Job item
Each line in the data holding "degrees" should be listed.

Records provided

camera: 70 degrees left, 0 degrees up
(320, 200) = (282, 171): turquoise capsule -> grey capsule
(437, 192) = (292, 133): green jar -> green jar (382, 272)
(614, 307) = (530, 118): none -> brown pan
==
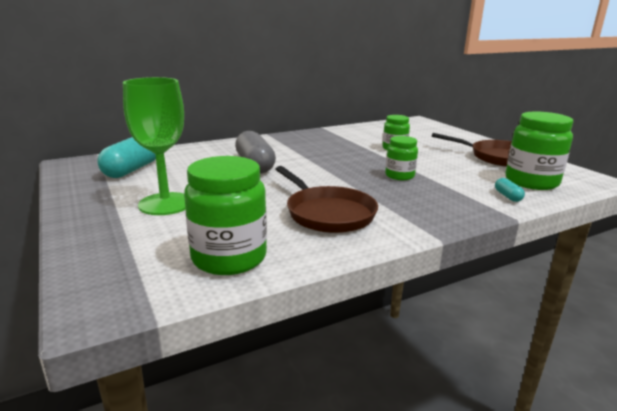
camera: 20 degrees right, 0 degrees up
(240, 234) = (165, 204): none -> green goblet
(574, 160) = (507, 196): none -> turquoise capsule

Written reply
camera: 70 degrees left, 0 degrees up
camera: 20 degrees right, 0 degrees up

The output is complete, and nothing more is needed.